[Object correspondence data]
↓

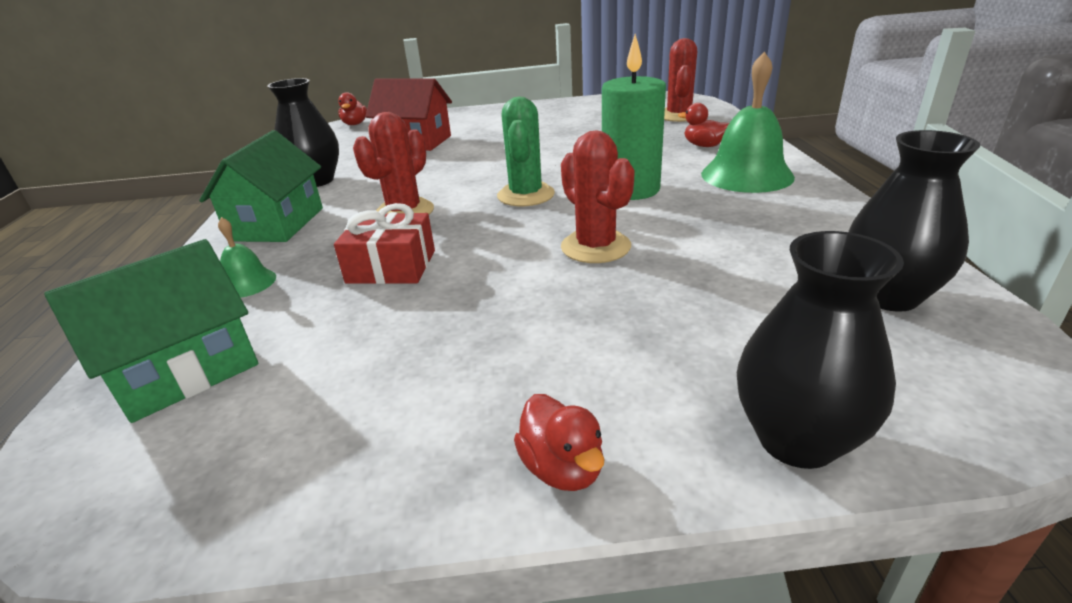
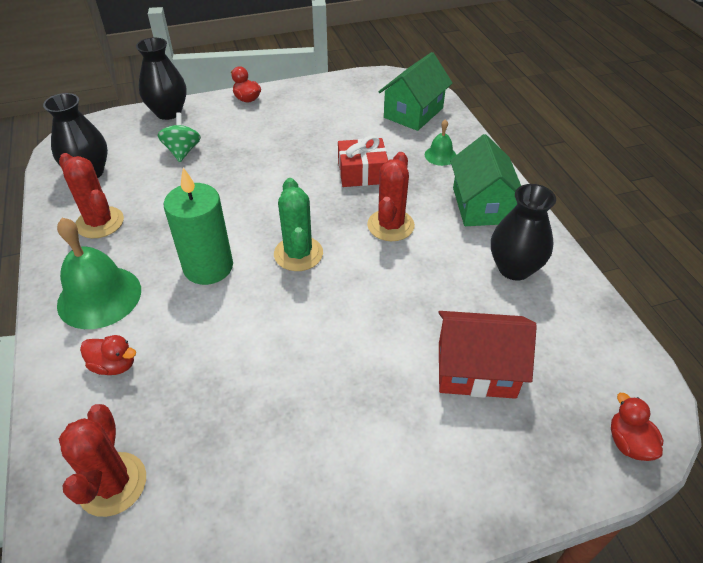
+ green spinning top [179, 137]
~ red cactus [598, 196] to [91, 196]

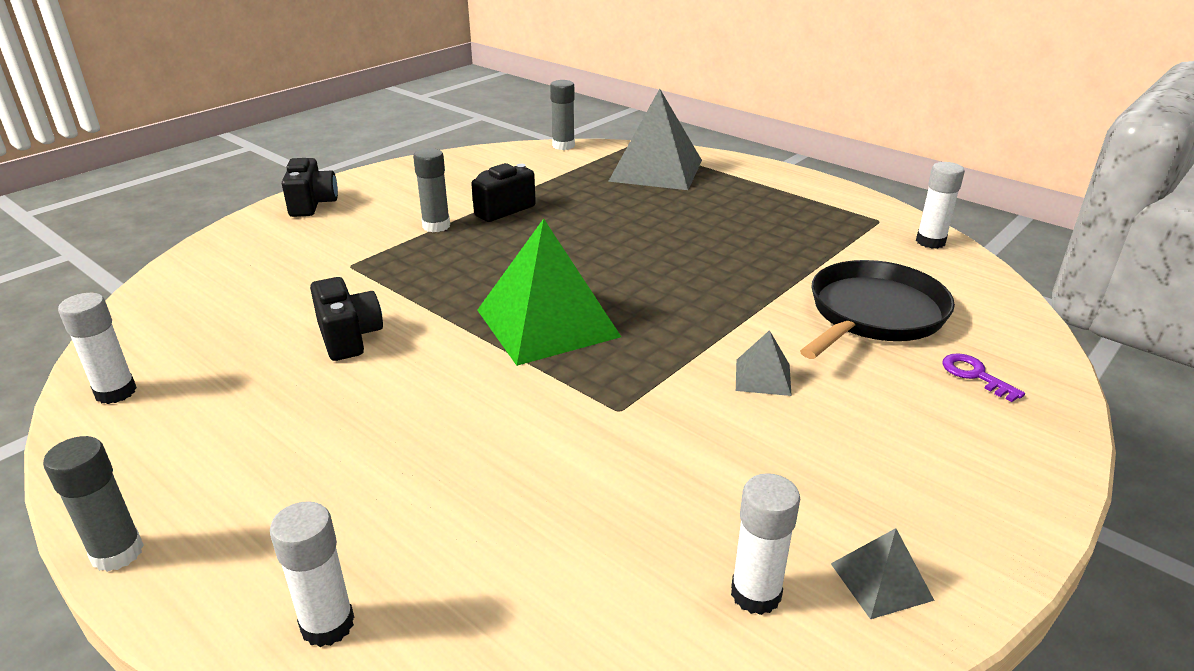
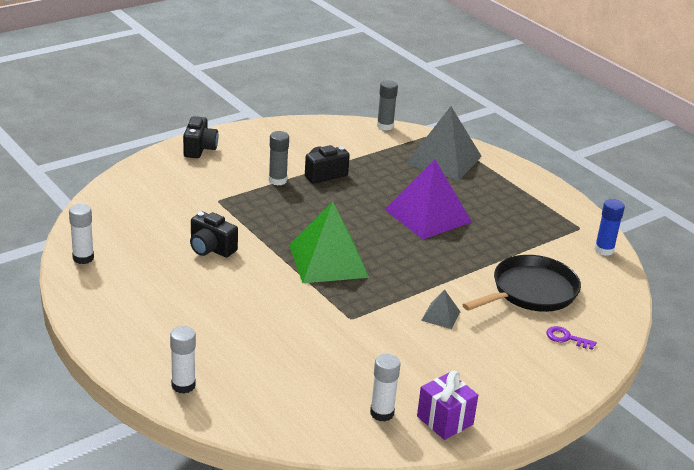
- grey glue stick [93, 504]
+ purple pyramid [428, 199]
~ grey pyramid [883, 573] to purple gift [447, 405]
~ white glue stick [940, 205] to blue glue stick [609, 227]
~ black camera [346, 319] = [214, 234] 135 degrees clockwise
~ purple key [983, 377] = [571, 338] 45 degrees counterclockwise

↑

* _YOUR ASSIGNMENT_: Only an exact copy of the entries, with no pictures, is expected as the answer.

* _ANSWER TO THIS TASK_:
+ green spinning top [179, 137]
~ red cactus [598, 196] to [91, 196]

- grey glue stick [93, 504]
+ purple pyramid [428, 199]
~ grey pyramid [883, 573] to purple gift [447, 405]
~ white glue stick [940, 205] to blue glue stick [609, 227]
~ black camera [346, 319] = [214, 234] 135 degrees clockwise
~ purple key [983, 377] = [571, 338] 45 degrees counterclockwise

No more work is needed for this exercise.